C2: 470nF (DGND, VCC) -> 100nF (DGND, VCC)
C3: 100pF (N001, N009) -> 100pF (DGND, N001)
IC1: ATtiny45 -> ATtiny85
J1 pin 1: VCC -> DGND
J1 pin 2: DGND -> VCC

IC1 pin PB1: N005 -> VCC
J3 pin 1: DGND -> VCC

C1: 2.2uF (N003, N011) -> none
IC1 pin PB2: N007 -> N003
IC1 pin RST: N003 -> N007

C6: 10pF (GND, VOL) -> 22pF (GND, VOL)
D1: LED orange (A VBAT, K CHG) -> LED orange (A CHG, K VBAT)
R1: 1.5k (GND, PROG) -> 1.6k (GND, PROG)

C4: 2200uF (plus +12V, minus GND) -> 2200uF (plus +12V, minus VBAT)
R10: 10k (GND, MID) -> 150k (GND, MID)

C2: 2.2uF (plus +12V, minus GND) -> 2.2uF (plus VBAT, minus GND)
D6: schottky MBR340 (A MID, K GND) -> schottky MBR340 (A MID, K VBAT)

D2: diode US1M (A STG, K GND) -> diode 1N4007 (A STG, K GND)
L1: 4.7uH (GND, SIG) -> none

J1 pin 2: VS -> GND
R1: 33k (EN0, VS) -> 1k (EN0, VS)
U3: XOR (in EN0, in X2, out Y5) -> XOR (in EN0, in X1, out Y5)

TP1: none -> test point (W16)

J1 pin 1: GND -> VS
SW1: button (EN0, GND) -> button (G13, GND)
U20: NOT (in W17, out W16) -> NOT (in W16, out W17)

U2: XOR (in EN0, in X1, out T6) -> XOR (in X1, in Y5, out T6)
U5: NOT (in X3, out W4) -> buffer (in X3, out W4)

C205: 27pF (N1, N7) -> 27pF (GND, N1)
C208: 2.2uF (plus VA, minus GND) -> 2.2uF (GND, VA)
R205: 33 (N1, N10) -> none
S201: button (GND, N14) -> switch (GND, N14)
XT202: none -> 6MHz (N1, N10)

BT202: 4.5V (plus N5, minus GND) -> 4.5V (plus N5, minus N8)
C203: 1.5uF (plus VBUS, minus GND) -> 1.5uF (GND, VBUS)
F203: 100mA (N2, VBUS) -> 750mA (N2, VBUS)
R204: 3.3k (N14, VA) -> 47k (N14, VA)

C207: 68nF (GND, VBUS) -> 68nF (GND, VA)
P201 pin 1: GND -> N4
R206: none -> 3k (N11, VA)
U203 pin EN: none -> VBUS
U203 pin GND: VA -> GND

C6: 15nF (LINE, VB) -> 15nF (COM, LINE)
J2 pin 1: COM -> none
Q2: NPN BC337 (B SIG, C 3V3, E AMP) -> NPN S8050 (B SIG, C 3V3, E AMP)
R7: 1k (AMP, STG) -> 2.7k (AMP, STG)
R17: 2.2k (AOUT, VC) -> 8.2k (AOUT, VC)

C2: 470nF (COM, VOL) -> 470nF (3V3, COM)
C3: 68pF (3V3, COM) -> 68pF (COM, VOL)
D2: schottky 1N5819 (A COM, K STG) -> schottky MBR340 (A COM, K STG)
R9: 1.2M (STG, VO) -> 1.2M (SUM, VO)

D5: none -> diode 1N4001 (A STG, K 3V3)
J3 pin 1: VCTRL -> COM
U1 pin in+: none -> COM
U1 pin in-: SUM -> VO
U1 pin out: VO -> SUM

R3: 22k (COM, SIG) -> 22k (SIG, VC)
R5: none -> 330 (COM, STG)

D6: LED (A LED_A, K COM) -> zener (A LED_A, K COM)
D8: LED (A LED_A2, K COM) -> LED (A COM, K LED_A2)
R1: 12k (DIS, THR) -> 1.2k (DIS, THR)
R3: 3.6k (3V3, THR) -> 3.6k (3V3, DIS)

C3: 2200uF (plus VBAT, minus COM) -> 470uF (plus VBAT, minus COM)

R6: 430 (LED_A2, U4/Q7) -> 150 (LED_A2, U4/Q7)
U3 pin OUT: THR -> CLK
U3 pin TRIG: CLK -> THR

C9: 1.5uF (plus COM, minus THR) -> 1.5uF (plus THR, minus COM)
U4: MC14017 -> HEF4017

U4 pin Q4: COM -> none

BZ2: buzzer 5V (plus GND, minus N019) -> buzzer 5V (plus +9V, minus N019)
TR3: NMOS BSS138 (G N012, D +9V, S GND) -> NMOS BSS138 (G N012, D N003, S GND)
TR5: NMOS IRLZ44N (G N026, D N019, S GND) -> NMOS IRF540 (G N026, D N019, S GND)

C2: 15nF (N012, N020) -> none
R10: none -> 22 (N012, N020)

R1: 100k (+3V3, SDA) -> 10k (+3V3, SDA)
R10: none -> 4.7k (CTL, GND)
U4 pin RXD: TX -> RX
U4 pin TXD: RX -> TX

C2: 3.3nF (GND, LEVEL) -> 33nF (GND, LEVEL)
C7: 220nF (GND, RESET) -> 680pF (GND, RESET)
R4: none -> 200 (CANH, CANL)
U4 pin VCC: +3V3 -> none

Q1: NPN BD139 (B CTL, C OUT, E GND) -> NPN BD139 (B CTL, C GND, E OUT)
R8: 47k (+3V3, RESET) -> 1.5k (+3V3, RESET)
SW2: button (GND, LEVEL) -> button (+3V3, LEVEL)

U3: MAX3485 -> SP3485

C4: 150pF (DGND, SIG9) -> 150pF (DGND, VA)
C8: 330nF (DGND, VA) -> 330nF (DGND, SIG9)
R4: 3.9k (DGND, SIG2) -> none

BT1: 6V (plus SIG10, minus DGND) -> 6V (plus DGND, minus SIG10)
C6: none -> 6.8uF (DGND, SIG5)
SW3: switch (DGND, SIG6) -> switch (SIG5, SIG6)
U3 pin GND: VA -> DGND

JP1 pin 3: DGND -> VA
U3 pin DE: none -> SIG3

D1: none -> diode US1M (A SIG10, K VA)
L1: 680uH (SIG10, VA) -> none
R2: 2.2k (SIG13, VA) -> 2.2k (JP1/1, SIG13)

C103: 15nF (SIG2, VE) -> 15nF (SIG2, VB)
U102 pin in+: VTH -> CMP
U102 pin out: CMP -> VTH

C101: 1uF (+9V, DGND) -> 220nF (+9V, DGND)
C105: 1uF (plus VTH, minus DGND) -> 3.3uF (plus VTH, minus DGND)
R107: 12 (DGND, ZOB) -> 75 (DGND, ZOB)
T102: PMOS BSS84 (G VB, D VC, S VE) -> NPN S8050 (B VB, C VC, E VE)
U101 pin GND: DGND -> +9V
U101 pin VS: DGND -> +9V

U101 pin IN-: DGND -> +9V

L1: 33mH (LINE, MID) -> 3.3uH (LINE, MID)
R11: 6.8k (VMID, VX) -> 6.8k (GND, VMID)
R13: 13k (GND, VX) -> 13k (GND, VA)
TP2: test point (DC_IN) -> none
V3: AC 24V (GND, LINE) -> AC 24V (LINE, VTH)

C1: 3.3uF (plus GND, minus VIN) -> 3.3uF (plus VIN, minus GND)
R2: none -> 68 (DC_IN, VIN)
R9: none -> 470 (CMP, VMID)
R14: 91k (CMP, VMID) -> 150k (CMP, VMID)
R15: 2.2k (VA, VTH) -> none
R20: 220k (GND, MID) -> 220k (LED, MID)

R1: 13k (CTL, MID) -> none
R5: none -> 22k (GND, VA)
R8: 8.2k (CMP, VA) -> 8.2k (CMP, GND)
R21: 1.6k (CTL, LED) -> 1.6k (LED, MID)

•••

The answer must consist of every entry, set down exactly as given.

◆ **Response to the exercise**:
C2: 470nF (DGND, VCC) -> 100nF (DGND, VCC)
C3: 100pF (N001, N009) -> 100pF (DGND, N001)
IC1: ATtiny45 -> ATtiny85
J1 pin 1: VCC -> DGND
J1 pin 2: DGND -> VCC

IC1 pin PB1: N005 -> VCC
J3 pin 1: DGND -> VCC

C1: 2.2uF (N003, N011) -> none
IC1 pin PB2: N007 -> N003
IC1 pin RST: N003 -> N007

C6: 10pF (GND, VOL) -> 22pF (GND, VOL)
D1: LED orange (A VBAT, K CHG) -> LED orange (A CHG, K VBAT)
R1: 1.5k (GND, PROG) -> 1.6k (GND, PROG)

C4: 2200uF (plus +12V, minus GND) -> 2200uF (plus +12V, minus VBAT)
R10: 10k (GND, MID) -> 150k (GND, MID)

C2: 2.2uF (plus +12V, minus GND) -> 2.2uF (plus VBAT, minus GND)
D6: schottky MBR340 (A MID, K GND) -> schottky MBR340 (A MID, K VBAT)

D2: diode US1M (A STG, K GND) -> diode 1N4007 (A STG, K GND)
L1: 4.7uH (GND, SIG) -> none

J1 pin 2: VS -> GND
R1: 33k (EN0, VS) -> 1k (EN0, VS)
U3: XOR (in EN0, in X2, out Y5) -> XOR (in EN0, in X1, out Y5)

TP1: none -> test point (W16)

J1 pin 1: GND -> VS
SW1: button (EN0, GND) -> button (G13, GND)
U20: NOT (in W17, out W16) -> NOT (in W16, out W17)

U2: XOR (in EN0, in X1, out T6) -> XOR (in X1, in Y5, out T6)
U5: NOT (in X3, out W4) -> buffer (in X3, out W4)

C205: 27pF (N1, N7) -> 27pF (GND, N1)
C208: 2.2uF (plus VA, minus GND) -> 2.2uF (GND, VA)
R205: 33 (N1, N10) -> none
S201: button (GND, N14) -> switch (GND, N14)
XT202: none -> 6MHz (N1, N10)

BT202: 4.5V (plus N5, minus GND) -> 4.5V (plus N5, minus N8)
C203: 1.5uF (plus VBUS, minus GND) -> 1.5uF (GND, VBUS)
F203: 100mA (N2, VBUS) -> 750mA (N2, VBUS)
R204: 3.3k (N14, VA) -> 47k (N14, VA)

C207: 68nF (GND, VBUS) -> 68nF (GND, VA)
P201 pin 1: GND -> N4
R206: none -> 3k (N11, VA)
U203 pin EN: none -> VBUS
U203 pin GND: VA -> GND

C6: 15nF (LINE, VB) -> 15nF (COM, LINE)
J2 pin 1: COM -> none
Q2: NPN BC337 (B SIG, C 3V3, E AMP) -> NPN S8050 (B SIG, C 3V3, E AMP)
R7: 1k (AMP, STG) -> 2.7k (AMP, STG)
R17: 2.2k (AOUT, VC) -> 8.2k (AOUT, VC)

C2: 470nF (COM, VOL) -> 470nF (3V3, COM)
C3: 68pF (3V3, COM) -> 68pF (COM, VOL)
D2: schottky 1N5819 (A COM, K STG) -> schottky MBR340 (A COM, K STG)
R9: 1.2M (STG, VO) -> 1.2M (SUM, VO)

D5: none -> diode 1N4001 (A STG, K 3V3)
J3 pin 1: VCTRL -> COM
U1 pin in+: none -> COM
U1 pin in-: SUM -> VO
U1 pin out: VO -> SUM

R3: 22k (COM, SIG) -> 22k (SIG, VC)
R5: none -> 330 (COM, STG)

D6: LED (A LED_A, K COM) -> zener (A LED_A, K COM)
D8: LED (A LED_A2, K COM) -> LED (A COM, K LED_A2)
R1: 12k (DIS, THR) -> 1.2k (DIS, THR)
R3: 3.6k (3V3, THR) -> 3.6k (3V3, DIS)

C3: 2200uF (plus VBAT, minus COM) -> 470uF (plus VBAT, minus COM)

R6: 430 (LED_A2, U4/Q7) -> 150 (LED_A2, U4/Q7)
U3 pin OUT: THR -> CLK
U3 pin TRIG: CLK -> THR

C9: 1.5uF (plus COM, minus THR) -> 1.5uF (plus THR, minus COM)
U4: MC14017 -> HEF4017

U4 pin Q4: COM -> none

BZ2: buzzer 5V (plus GND, minus N019) -> buzzer 5V (plus +9V, minus N019)
TR3: NMOS BSS138 (G N012, D +9V, S GND) -> NMOS BSS138 (G N012, D N003, S GND)
TR5: NMOS IRLZ44N (G N026, D N019, S GND) -> NMOS IRF540 (G N026, D N019, S GND)

C2: 15nF (N012, N020) -> none
R10: none -> 22 (N012, N020)

R1: 100k (+3V3, SDA) -> 10k (+3V3, SDA)
R10: none -> 4.7k (CTL, GND)
U4 pin RXD: TX -> RX
U4 pin TXD: RX -> TX

C2: 3.3nF (GND, LEVEL) -> 33nF (GND, LEVEL)
C7: 220nF (GND, RESET) -> 680pF (GND, RESET)
R4: none -> 200 (CANH, CANL)
U4 pin VCC: +3V3 -> none

Q1: NPN BD139 (B CTL, C OUT, E GND) -> NPN BD139 (B CTL, C GND, E OUT)
R8: 47k (+3V3, RESET) -> 1.5k (+3V3, RESET)
SW2: button (GND, LEVEL) -> button (+3V3, LEVEL)

U3: MAX3485 -> SP3485

C4: 150pF (DGND, SIG9) -> 150pF (DGND, VA)
C8: 330nF (DGND, VA) -> 330nF (DGND, SIG9)
R4: 3.9k (DGND, SIG2) -> none

BT1: 6V (plus SIG10, minus DGND) -> 6V (plus DGND, minus SIG10)
C6: none -> 6.8uF (DGND, SIG5)
SW3: switch (DGND, SIG6) -> switch (SIG5, SIG6)
U3 pin GND: VA -> DGND

JP1 pin 3: DGND -> VA
U3 pin DE: none -> SIG3

D1: none -> diode US1M (A SIG10, K VA)
L1: 680uH (SIG10, VA) -> none
R2: 2.2k (SIG13, VA) -> 2.2k (JP1/1, SIG13)

C103: 15nF (SIG2, VE) -> 15nF (SIG2, VB)
U102 pin in+: VTH -> CMP
U102 pin out: CMP -> VTH

C101: 1uF (+9V, DGND) -> 220nF (+9V, DGND)
C105: 1uF (plus VTH, minus DGND) -> 3.3uF (plus VTH, minus DGND)
R107: 12 (DGND, ZOB) -> 75 (DGND, ZOB)
T102: PMOS BSS84 (G VB, D VC, S VE) -> NPN S8050 (B VB, C VC, E VE)
U101 pin GND: DGND -> +9V
U101 pin VS: DGND -> +9V

U101 pin IN-: DGND -> +9V

L1: 33mH (LINE, MID) -> 3.3uH (LINE, MID)
R11: 6.8k (VMID, VX) -> 6.8k (GND, VMID)
R13: 13k (GND, VX) -> 13k (GND, VA)
TP2: test point (DC_IN) -> none
V3: AC 24V (GND, LINE) -> AC 24V (LINE, VTH)

C1: 3.3uF (plus GND, minus VIN) -> 3.3uF (plus VIN, minus GND)
R2: none -> 68 (DC_IN, VIN)
R9: none -> 470 (CMP, VMID)
R14: 91k (CMP, VMID) -> 150k (CMP, VMID)
R15: 2.2k (VA, VTH) -> none
R20: 220k (GND, MID) -> 220k (LED, MID)

R1: 13k (CTL, MID) -> none
R5: none -> 22k (GND, VA)
R8: 8.2k (CMP, VA) -> 8.2k (CMP, GND)
R21: 1.6k (CTL, LED) -> 1.6k (LED, MID)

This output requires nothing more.